_WHAT YOU ARE ASKED TO DO_.
Images excluded, return every record exactly as it reads.

/---

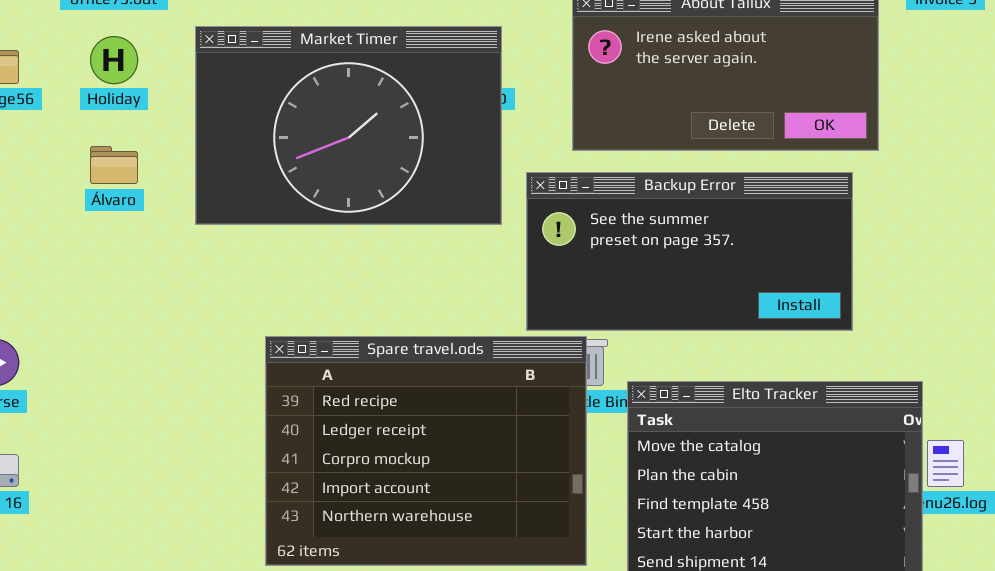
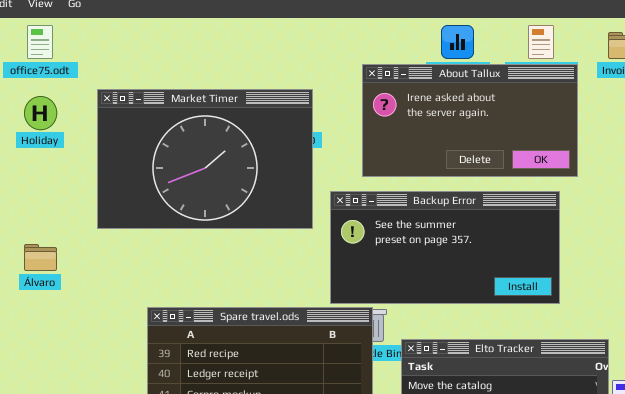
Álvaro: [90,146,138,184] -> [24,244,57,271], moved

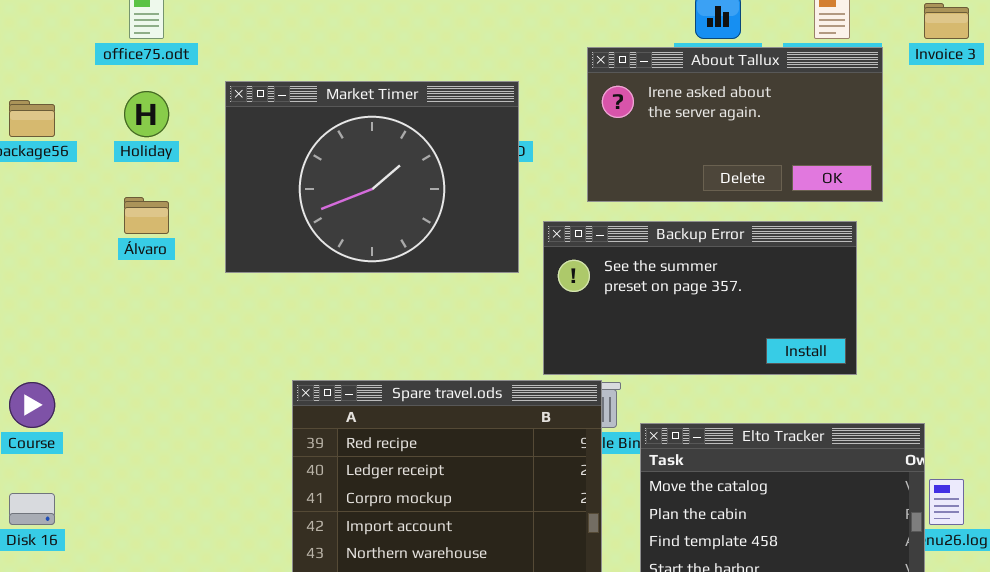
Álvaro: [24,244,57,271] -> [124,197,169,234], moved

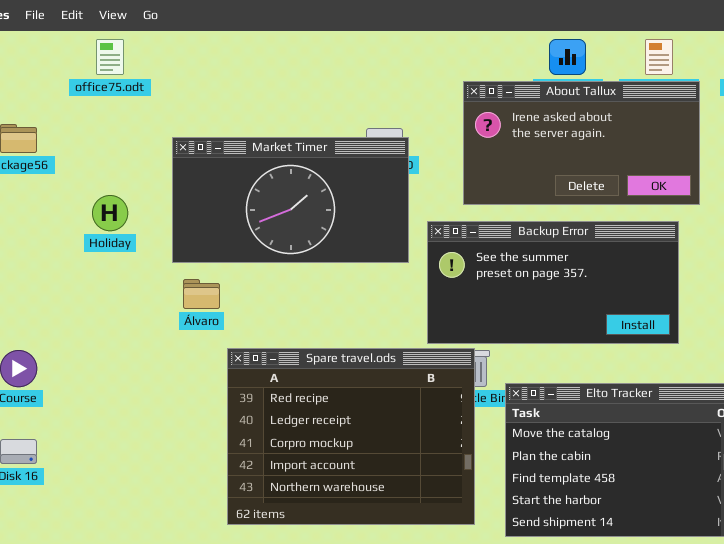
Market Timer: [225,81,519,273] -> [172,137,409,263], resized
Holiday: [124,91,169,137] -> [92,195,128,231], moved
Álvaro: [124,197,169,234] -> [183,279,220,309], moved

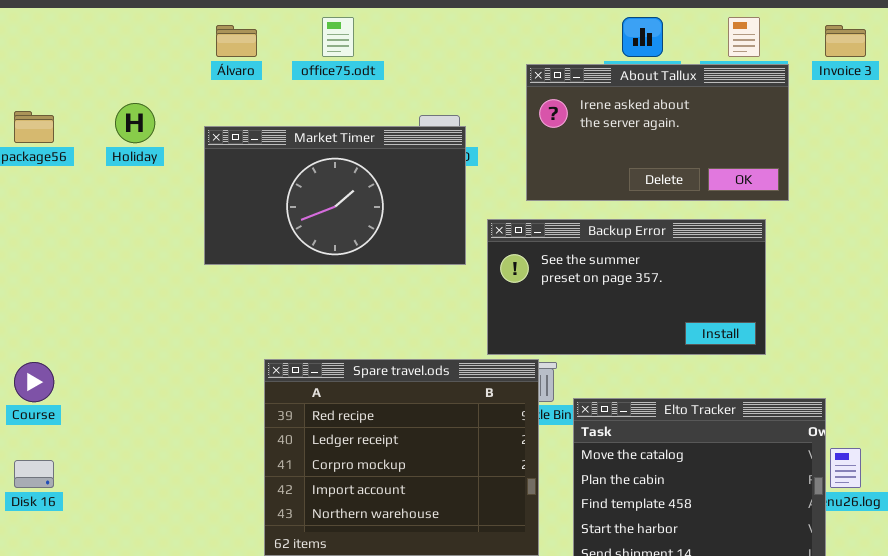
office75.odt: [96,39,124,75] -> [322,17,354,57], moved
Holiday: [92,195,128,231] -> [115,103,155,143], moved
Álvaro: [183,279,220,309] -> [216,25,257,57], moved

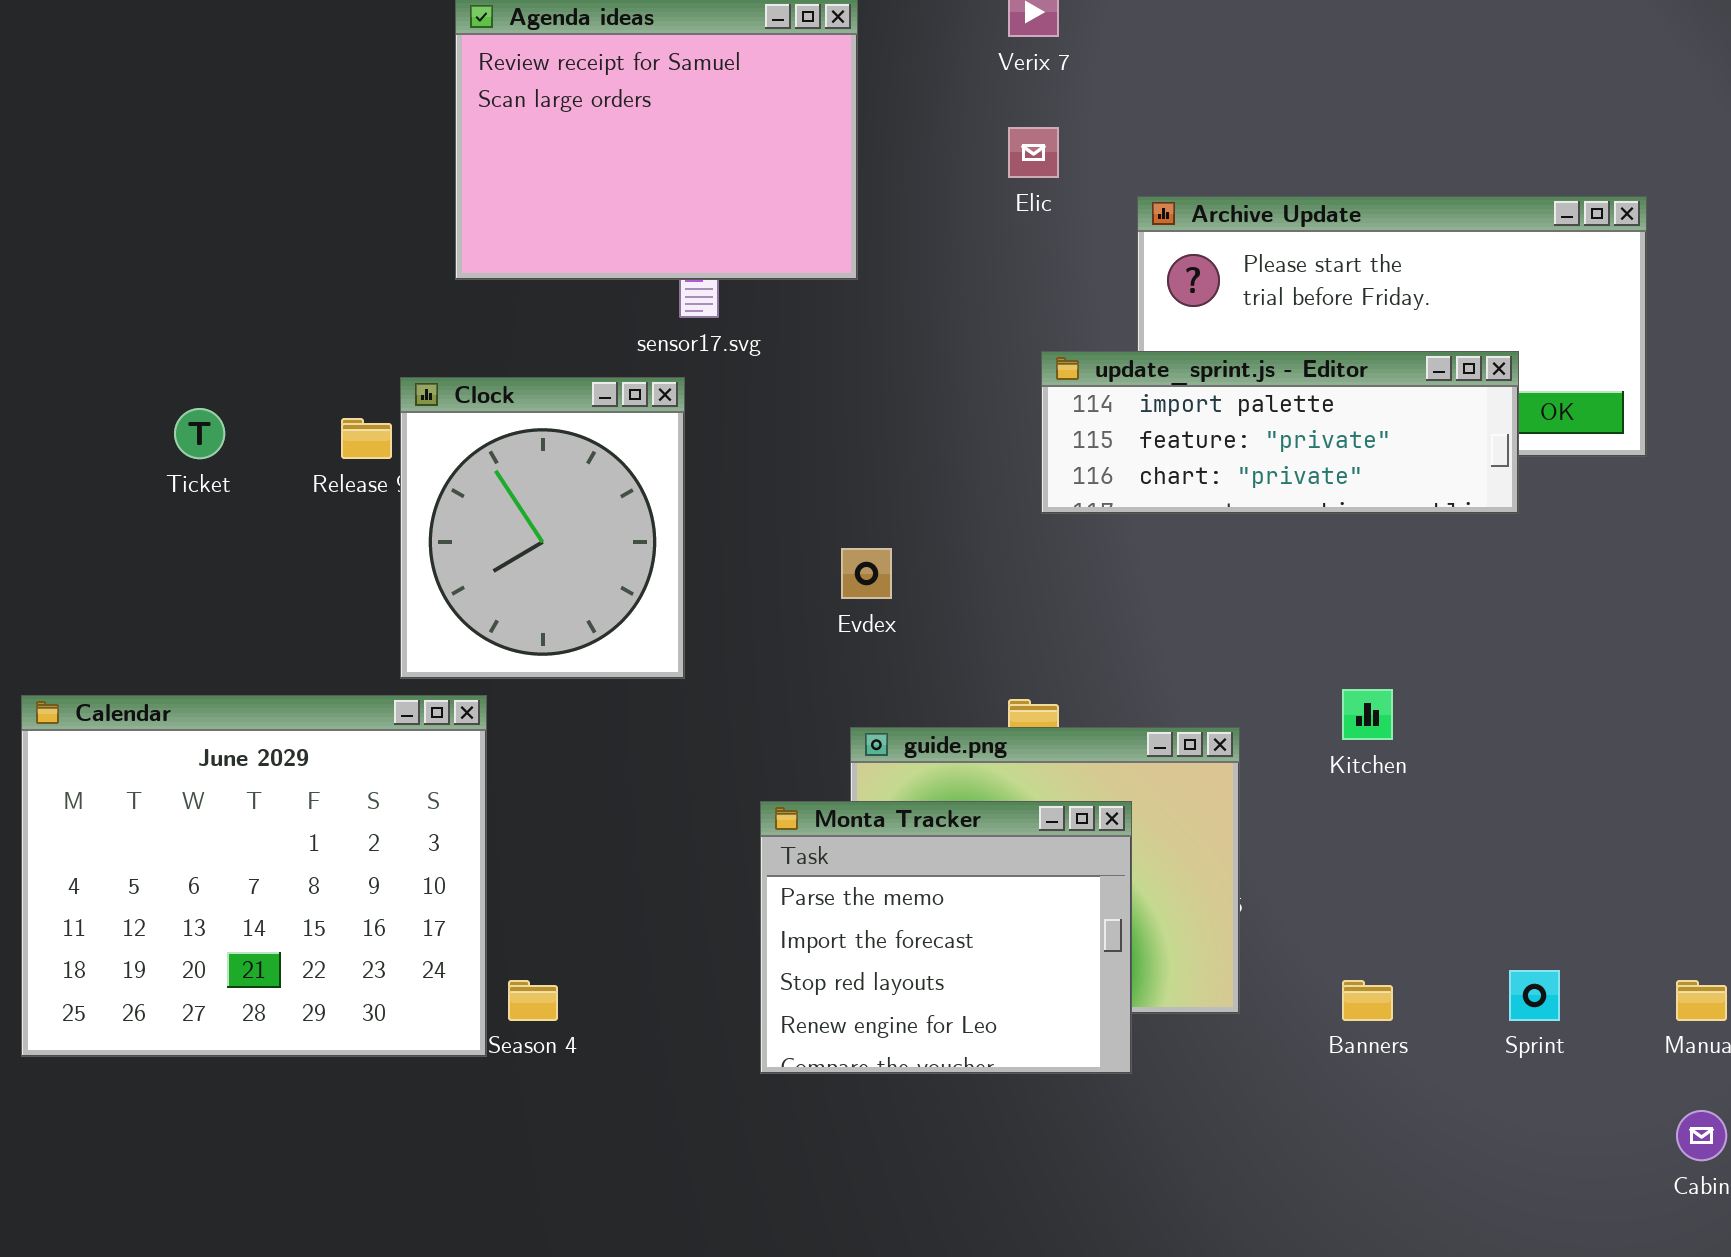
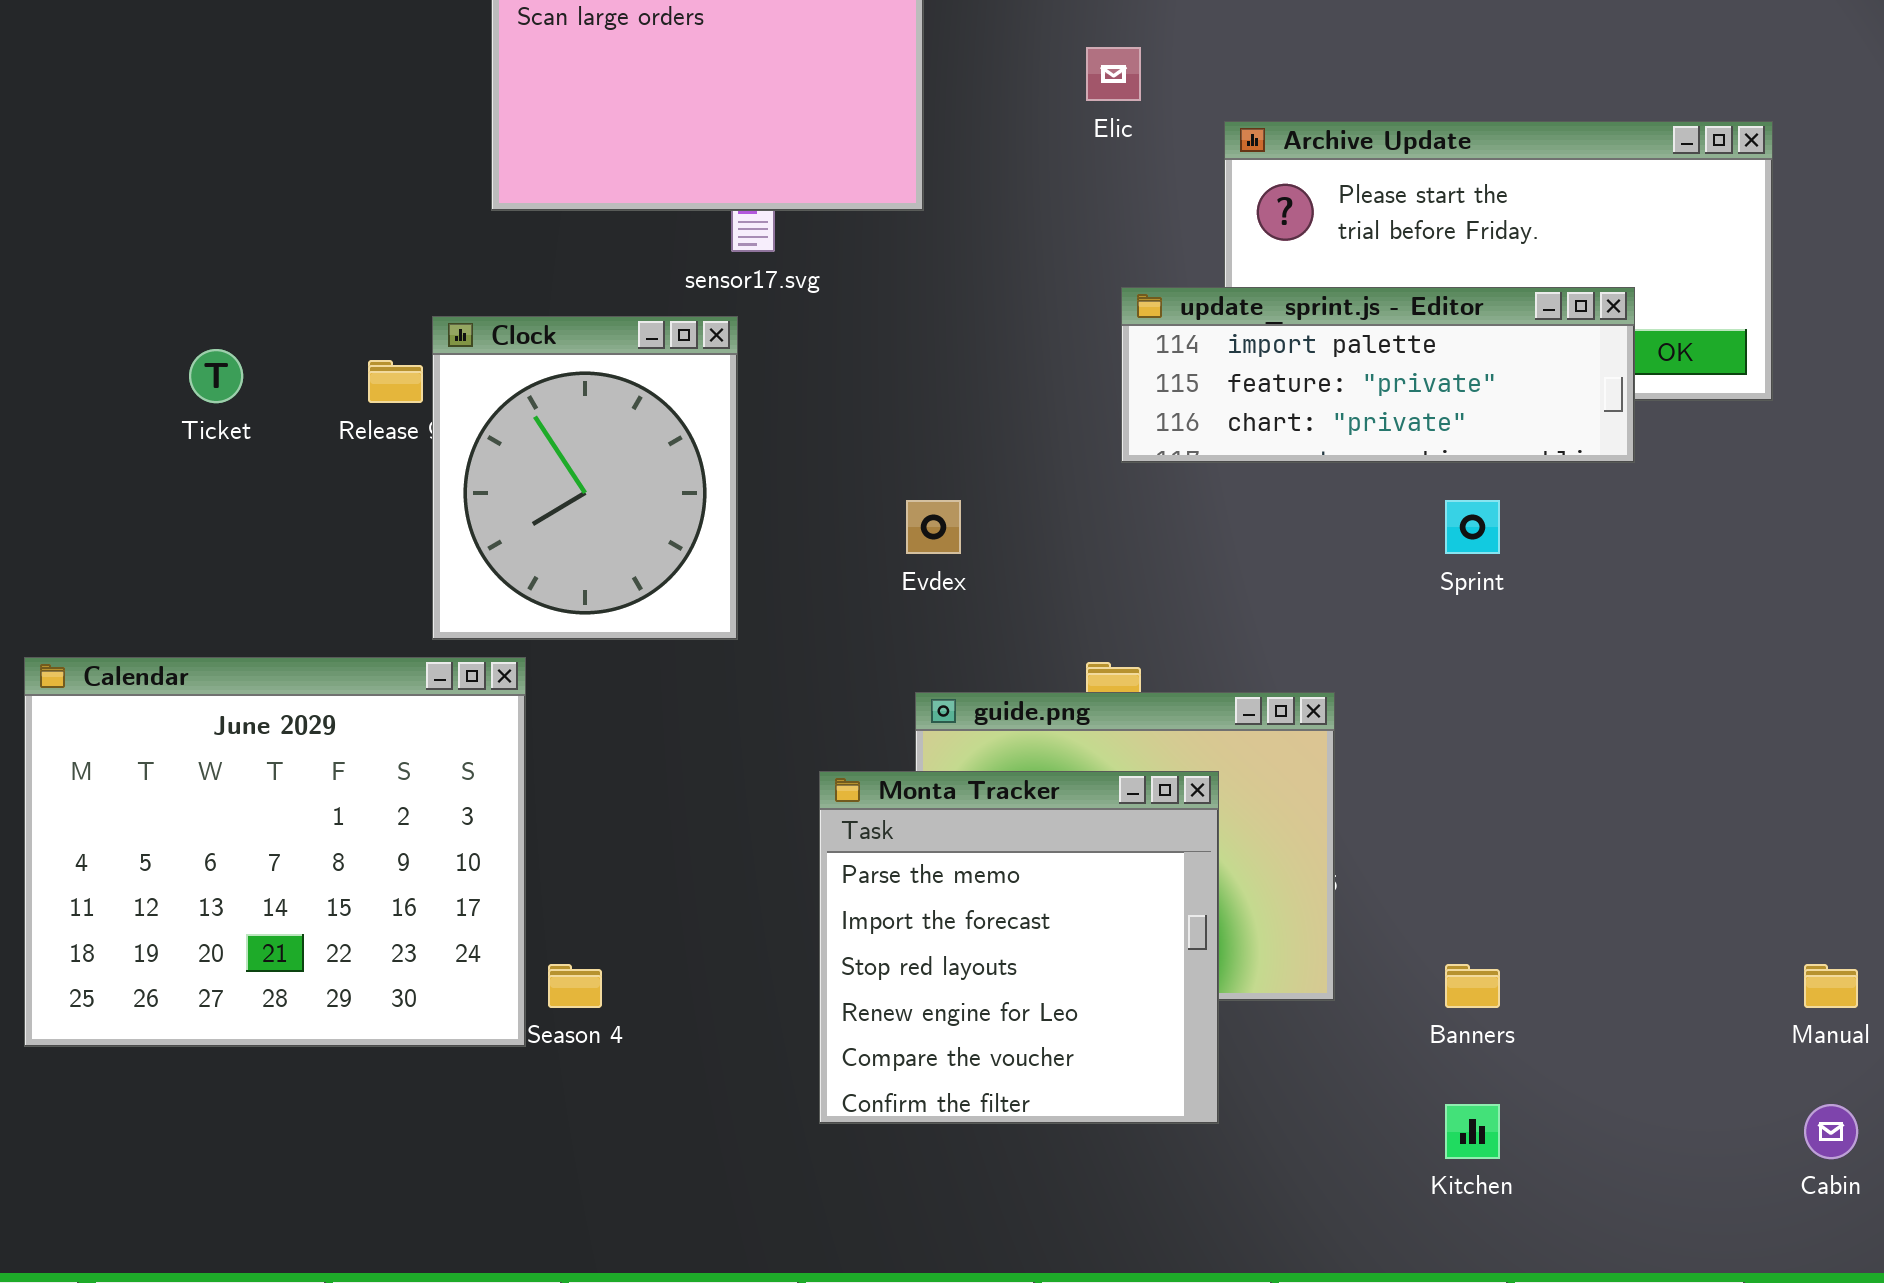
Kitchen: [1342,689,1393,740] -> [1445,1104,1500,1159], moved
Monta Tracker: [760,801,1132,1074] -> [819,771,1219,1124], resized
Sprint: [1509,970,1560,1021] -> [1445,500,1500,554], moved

\---

_WRITTEN ANSWER_.
Álvaro: [90,146,138,184] -> [24,244,57,271], moved

Álvaro: [24,244,57,271] -> [124,197,169,234], moved

Market Timer: [225,81,519,273] -> [172,137,409,263], resized
Holiday: [124,91,169,137] -> [92,195,128,231], moved
Álvaro: [124,197,169,234] -> [183,279,220,309], moved

office75.odt: [96,39,124,75] -> [322,17,354,57], moved
Holiday: [92,195,128,231] -> [115,103,155,143], moved
Álvaro: [183,279,220,309] -> [216,25,257,57], moved

Kitchen: [1342,689,1393,740] -> [1445,1104,1500,1159], moved
Monta Tracker: [760,801,1132,1074] -> [819,771,1219,1124], resized
Sprint: [1509,970,1560,1021] -> [1445,500,1500,554], moved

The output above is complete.